## What you should do
Wherever a line below holds the word "degrees", copy that line.

## Supplied information
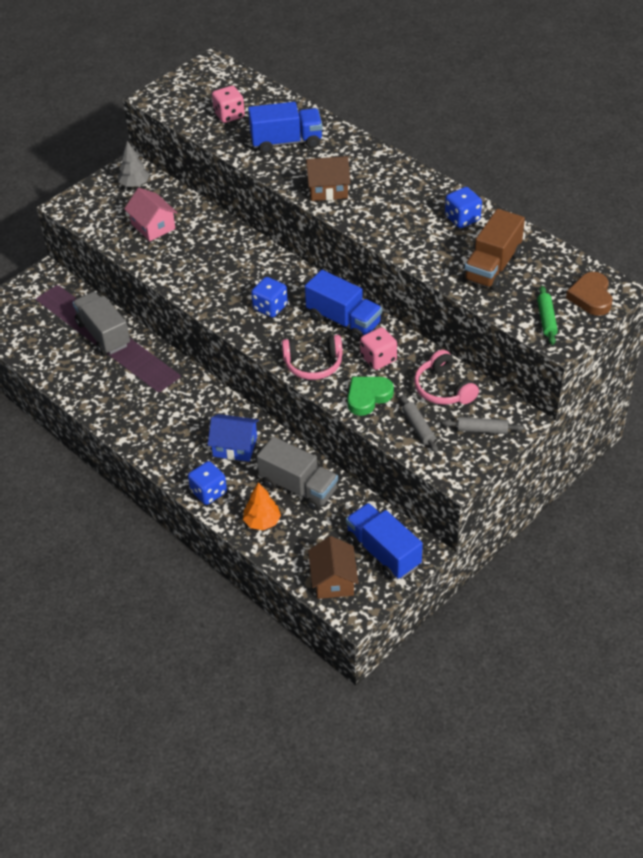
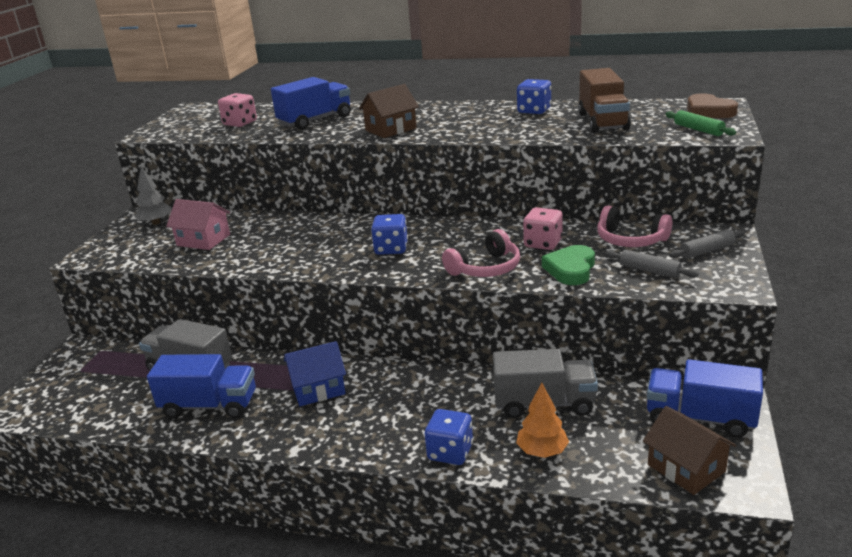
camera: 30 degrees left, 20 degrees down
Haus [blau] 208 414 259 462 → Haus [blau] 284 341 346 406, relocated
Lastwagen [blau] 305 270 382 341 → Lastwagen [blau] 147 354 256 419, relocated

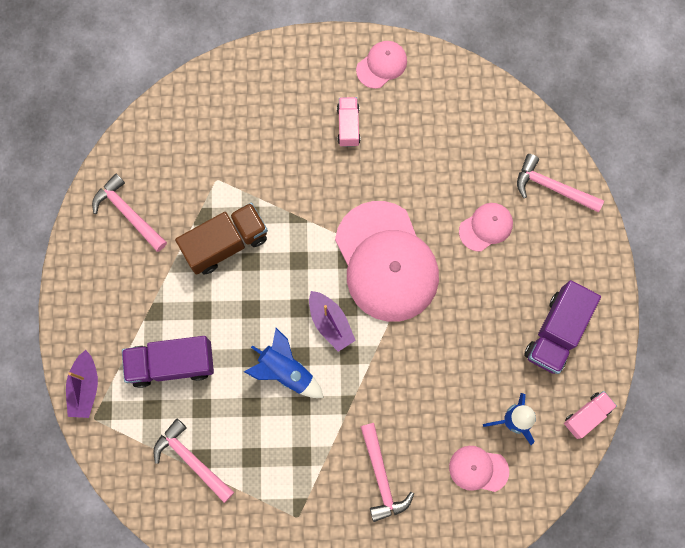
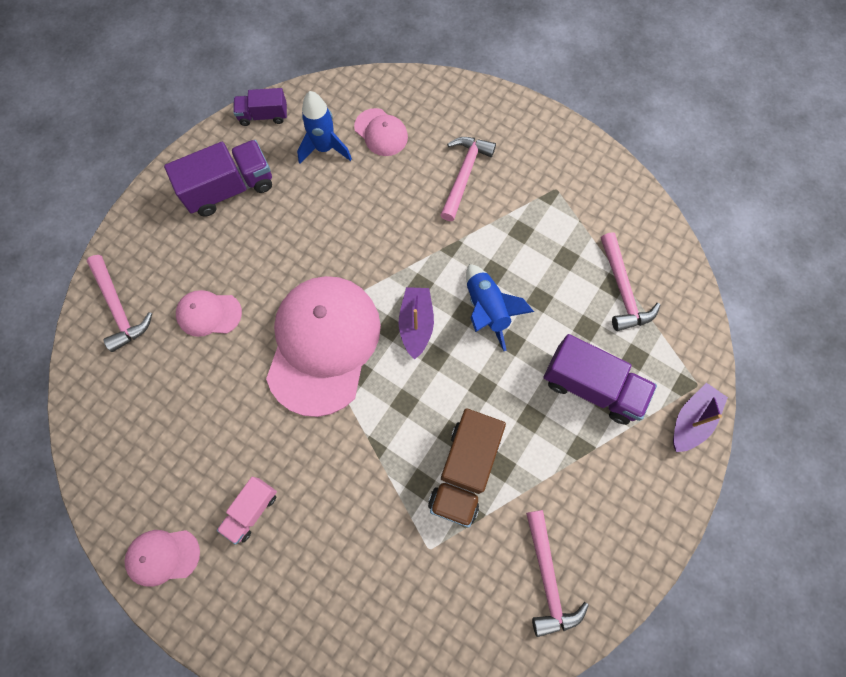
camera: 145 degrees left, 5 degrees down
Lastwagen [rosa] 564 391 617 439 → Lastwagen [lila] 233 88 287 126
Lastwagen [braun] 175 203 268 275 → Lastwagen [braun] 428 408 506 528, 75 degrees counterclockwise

## Completed exercise
camera: 30 degrees left, 20 degrees down
camera: 145 degrees left, 5 degrees down
Lastwagen [braun] 175 203 268 275 → Lastwagen [braun] 428 408 506 528, 75 degrees counterclockwise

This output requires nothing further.